THE TASK: Every line holding "left" should be copied from the records below.
*** Opening MATERIAL FOR THIS TASK ***
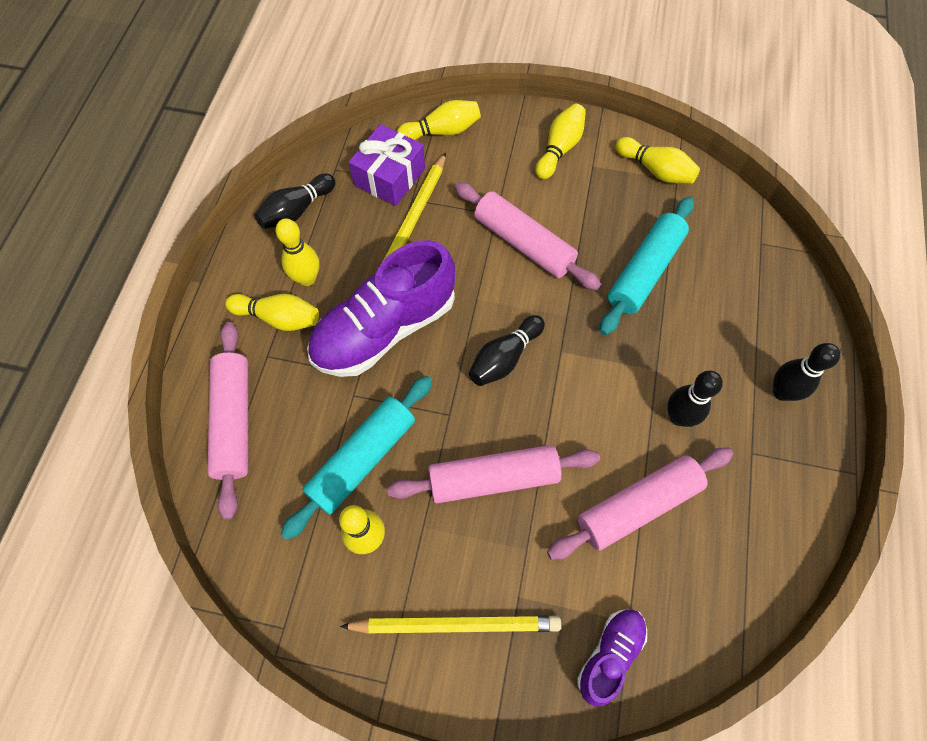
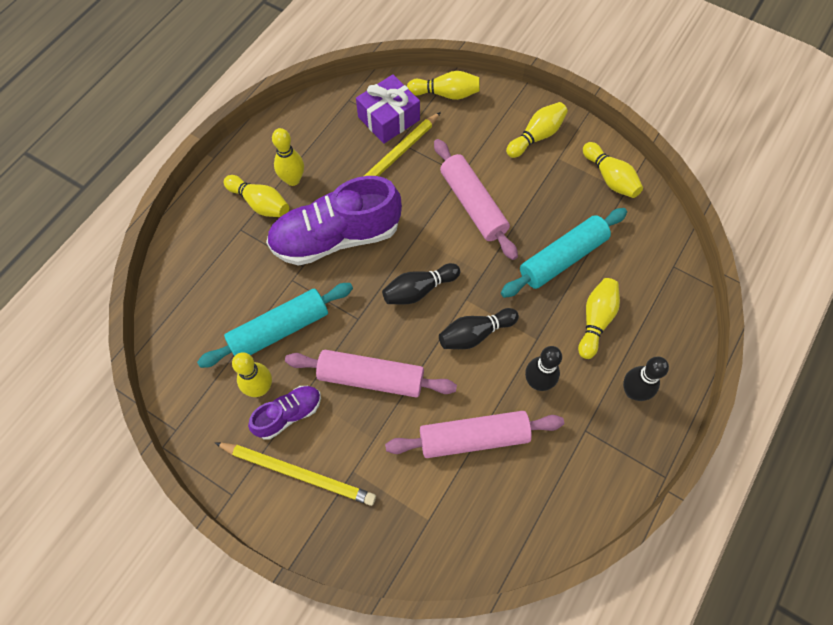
camera: 20 degrees right, 0 degrees up
(234, 421) = (198, 270): pink rolling pin -> none
(297, 211) = (306, 124): black bowling pin -> black bowling pin (475, 334)
(610, 655) = (403, 538): purple shoe -> purple shoe (288, 414)
(709, 328) = (595, 320): none -> yellow bowling pin

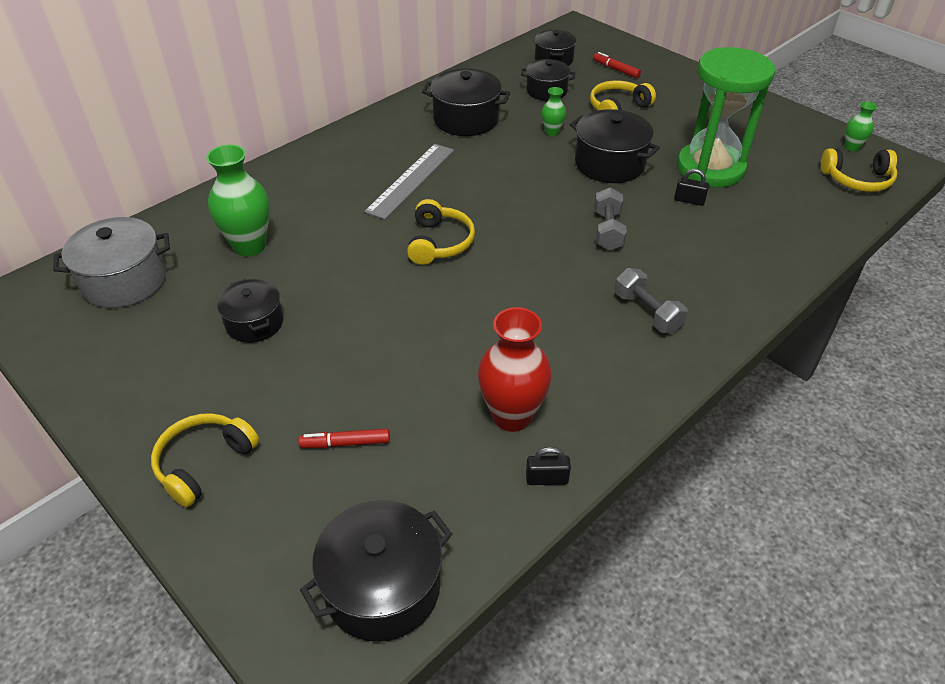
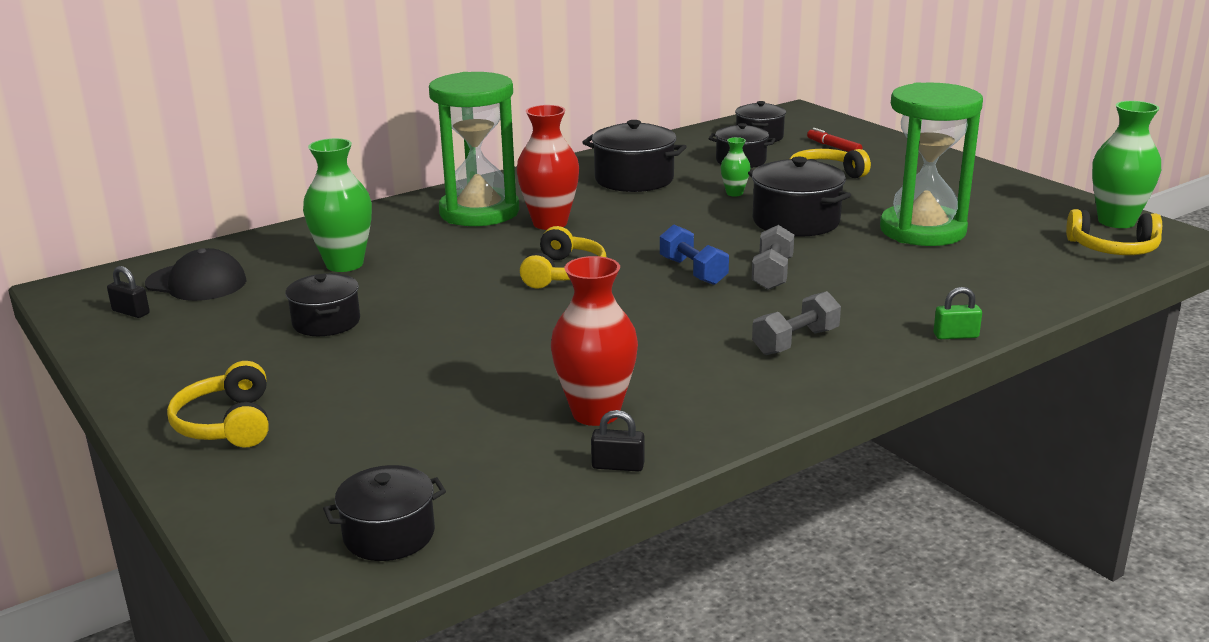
camera: 10 degrees right, 20 degrees down
(124, 281) = (196, 282): grey pot -> black cap
(204, 463) = (227, 423): yellow headphones -> yellow headphones turned 60 degrees counterclockwise
(345, 443) = (391, 420): red marker -> none
(347, 170) = (479, 212): none -> green hourglass
(382, 587) = (389, 534): black pot -> black pot, size x0.66
(411, 180) = (550, 223): grey ruler -> red vase
(544, 232) = (693, 271): none -> blue dumbbell
(647, 312) = (795, 342): grey dumbbell -> grey dumbbell turned 75 degrees clockwise
(689, 200) = (885, 255): black padlock -> black padlock (131, 312)
(767, 294) = (955, 336): none -> green padlock
(852, 147) = (1116, 221): green vase -> green vase, size x1.98

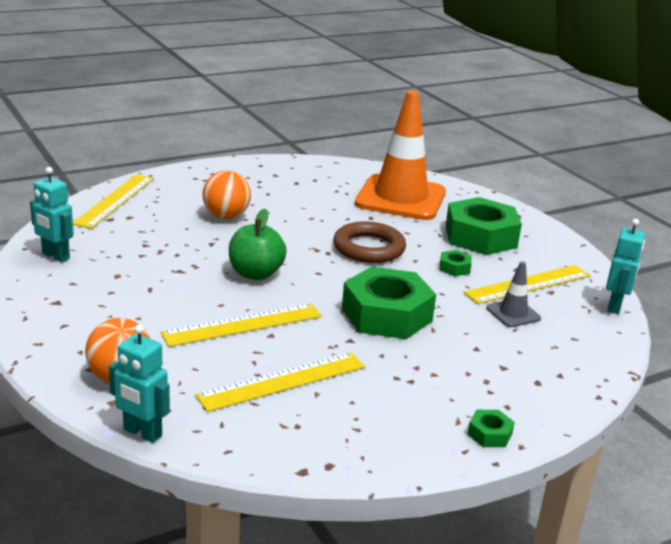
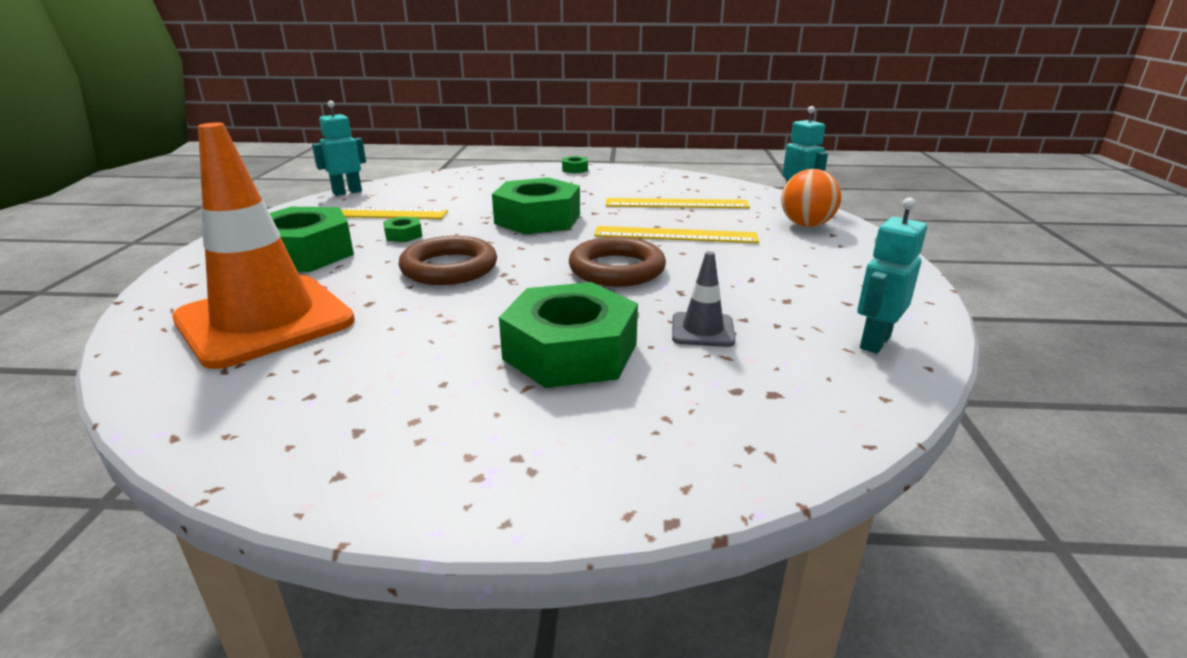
camera: 145 degrees left, 0 degrees up
(55, 256) = (874, 342): turquoise robot -> turquoise robot turned 120 degrees counterclockwise
(115, 200) = (750, 439): yellow ruler -> none
(226, 216) = (570, 351): orange ball -> green nut
(255, 274) = (616, 269): green apple -> brown ring
(513, 313) = (434, 202): grey traffic cone -> grey traffic cone (702, 330)

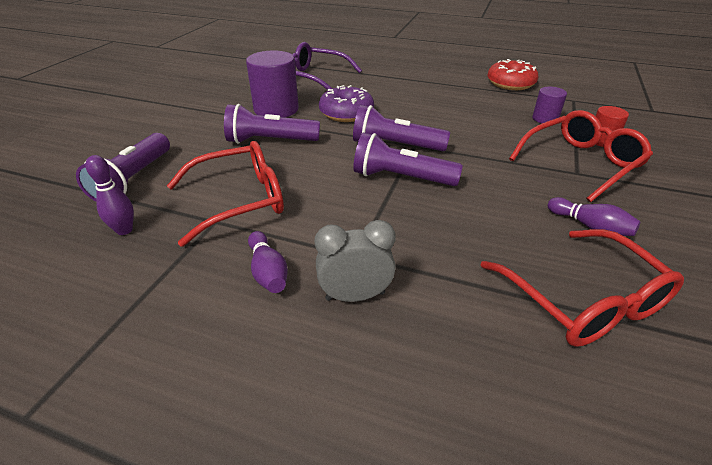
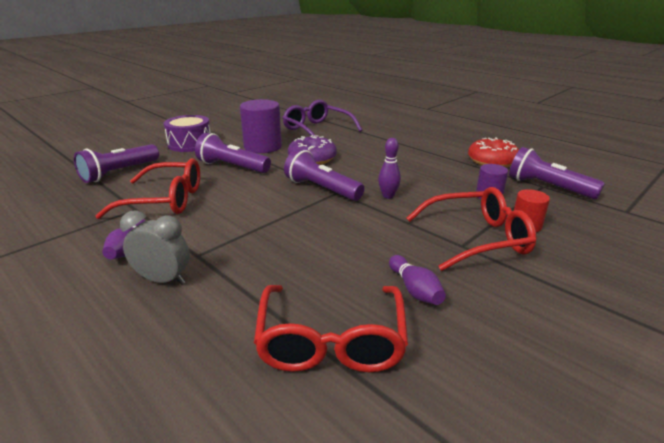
camera: 25 degrees right, 10 degrees down
(124, 230) = (79, 201): purple bowling pin -> purple bowling pin (388, 196)
(183, 122) = (190, 144): none -> purple drum
(401, 178) = (296, 212): purple flashlight -> purple flashlight (548, 187)

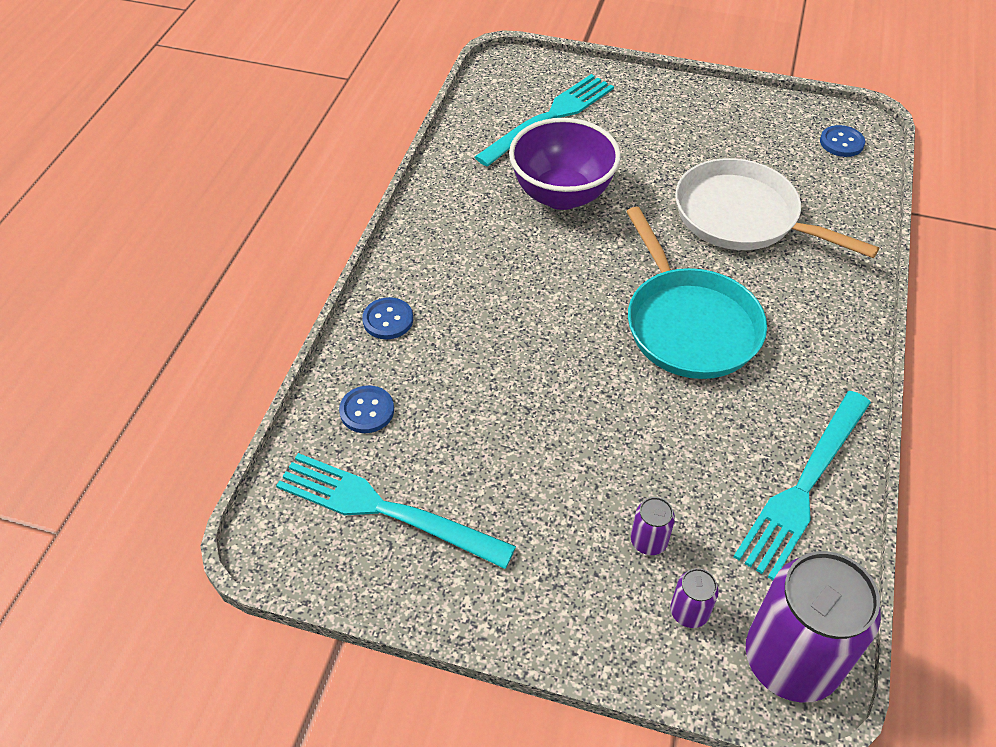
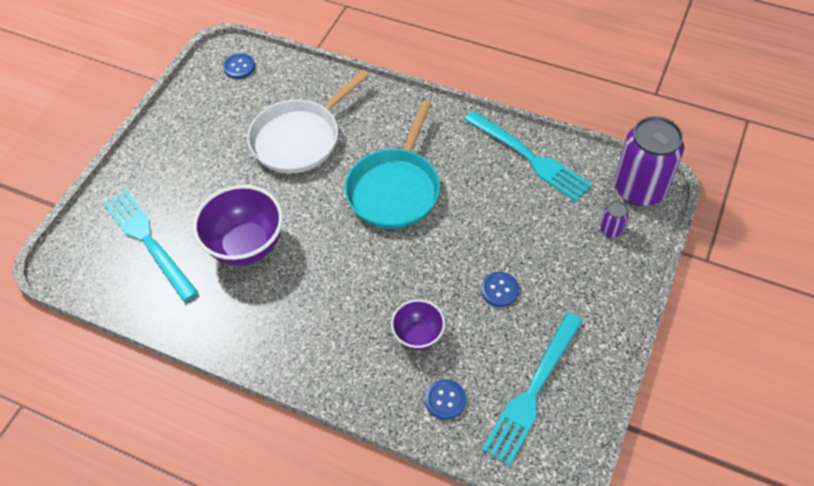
camera: 80 degrees left, 5 degrees up
(388, 320) = (356, 381): blue button -> blue button (499, 290)
(458, 373) = (418, 335): none -> purple bowl
(648, 541) = (563, 241): purple can -> none
(688, 324) = (395, 189): turquoise pan -> turquoise pan turned 120 degrees clockwise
*** Closing MATERIAL FOR THIS TASK ***
SOLUTION FOR THIS PROBLEM:
camera: 145 degrees left, 0 degrees up
camera: 80 degrees left, 5 degrees up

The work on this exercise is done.